(Before and after image sets)
----------
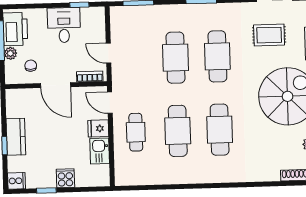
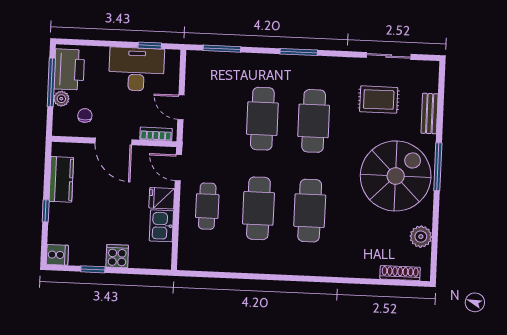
desk: (64, 25) -> (136, 69), width x1.37
kitchen counter: (16, 137) -> (61, 179), moved

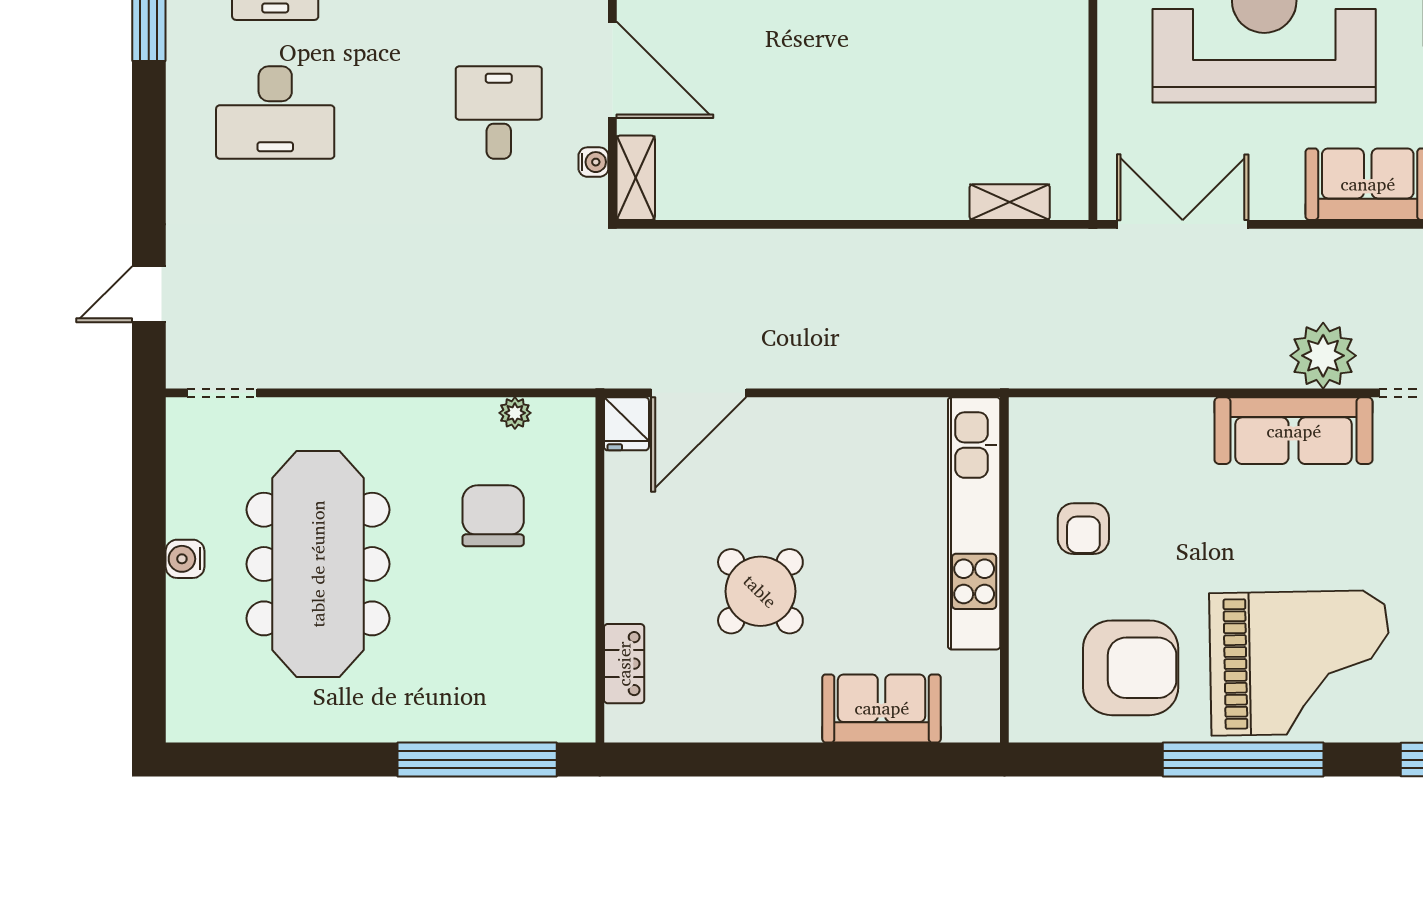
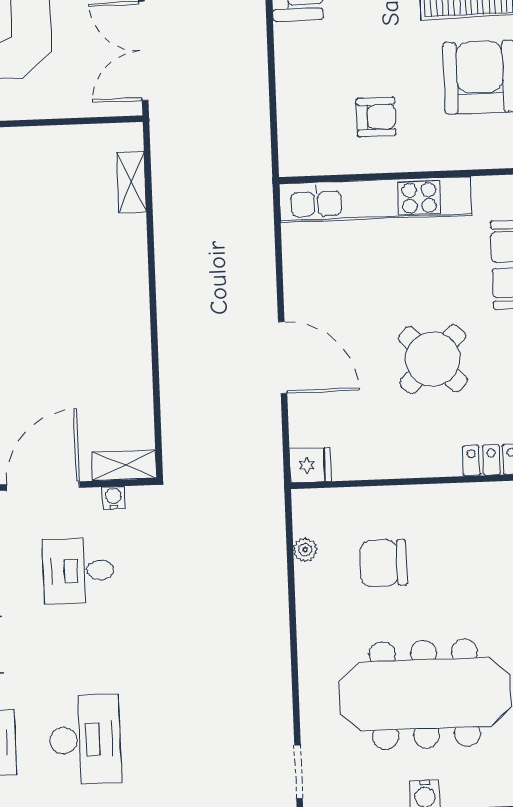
door: (699, 393) -> (283, 358), moved

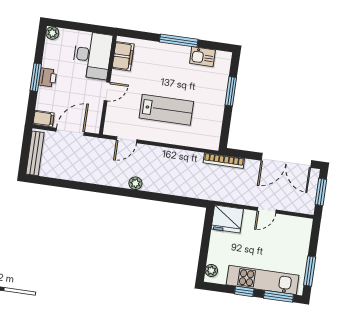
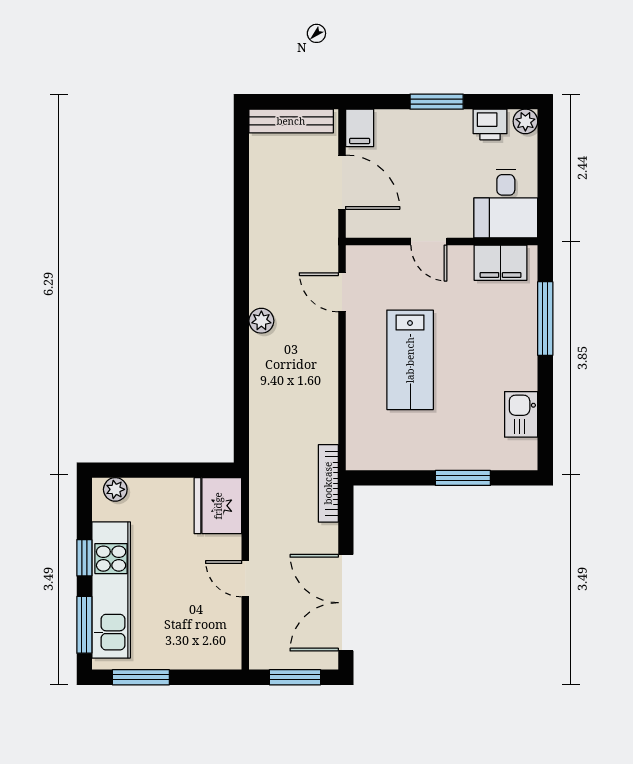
window: (179, 41) -> (545, 319), moved
desk: (92, 55) -> (506, 203), width x0.73
printer: (48, 77) -> (490, 124), moved

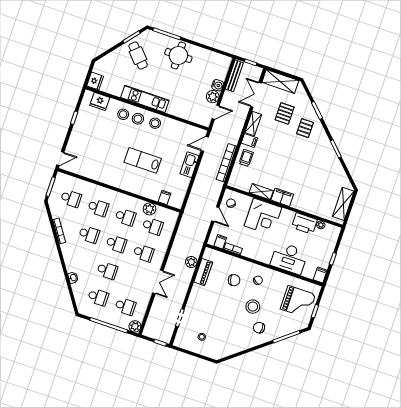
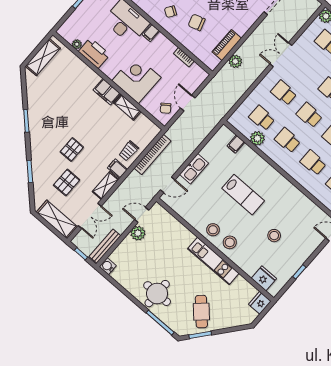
water cooler: (218, 85) -> (108, 266), moved
stool: (123, 114) -> (274, 236), moved
pallet: (305, 128) -> (72, 150), moved
filing cabinet: (220, 242) -> (151, 33), moved

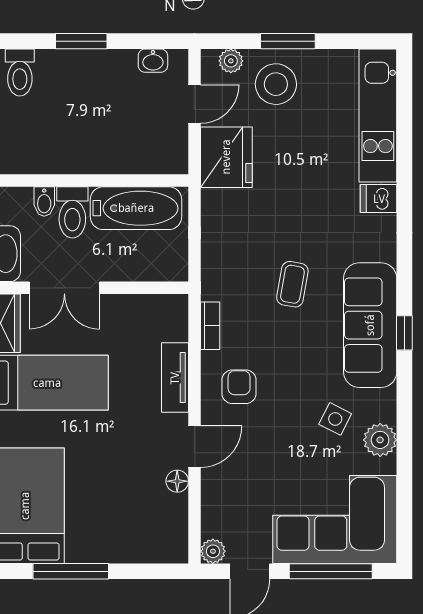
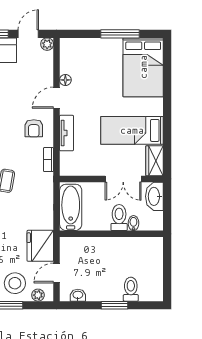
toilet: (20, 72) -> (131, 289), moved
bathtub: (136, 208) -> (71, 207), moved, turned 90
double door: (64, 288) -> (123, 179), swing flipped

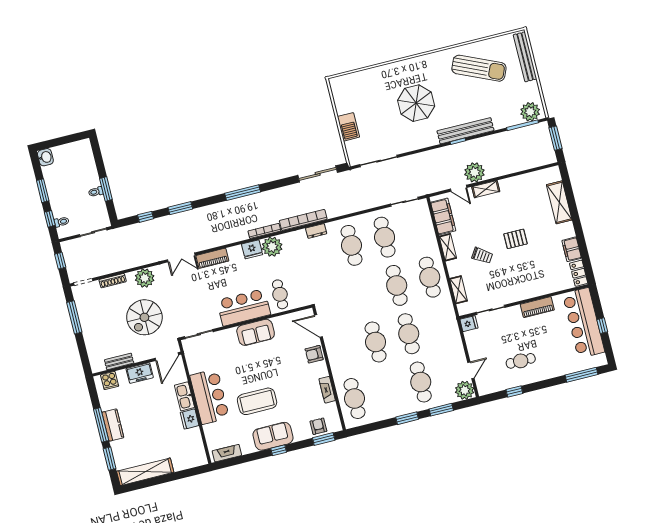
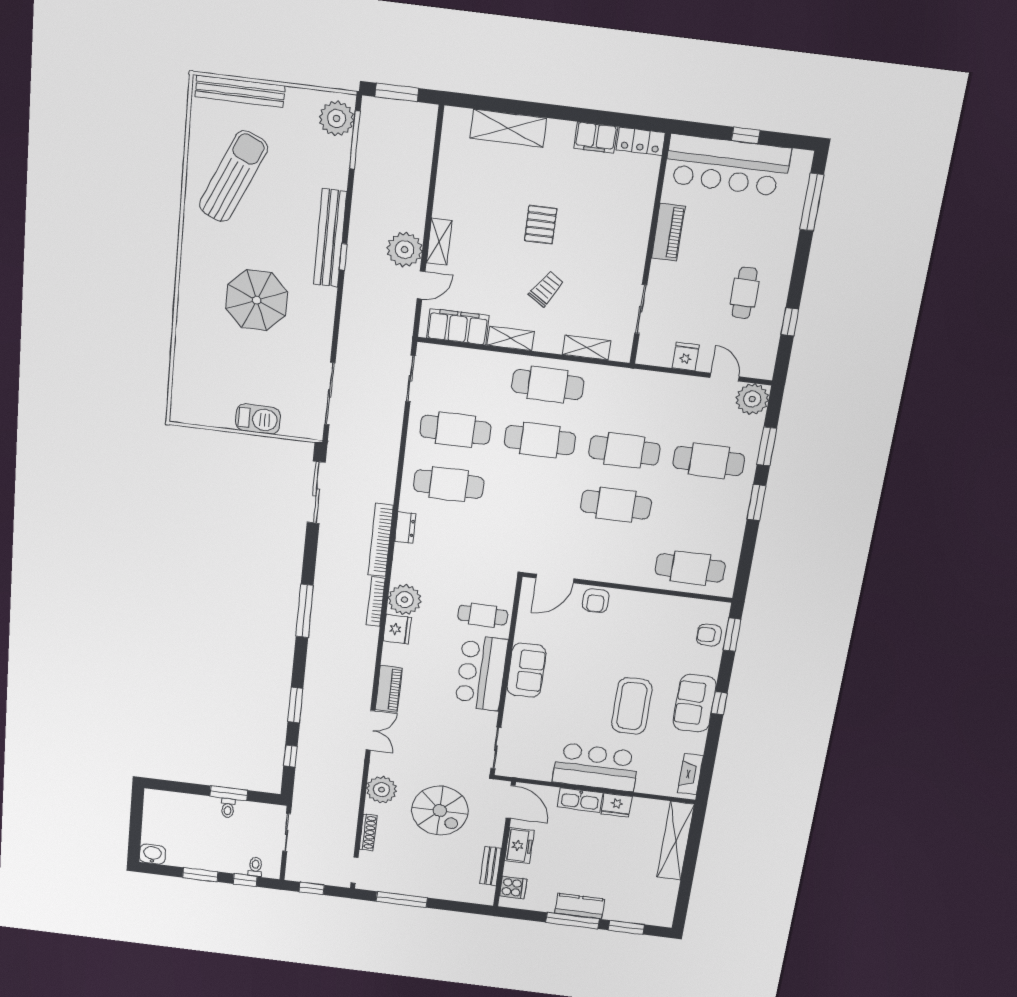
fridge: (469, 324) -> (686, 357), moved
fireplace: (327, 390) -> (659, 602), removed
shelving: (145, 472) -> (676, 841), moved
----------
Exercise details → For each line above that contains the word "width", give the line as it is written.

Expected answer →
desk: (64, 25) -> (136, 69), width x1.37
desk: (92, 55) -> (506, 203), width x0.73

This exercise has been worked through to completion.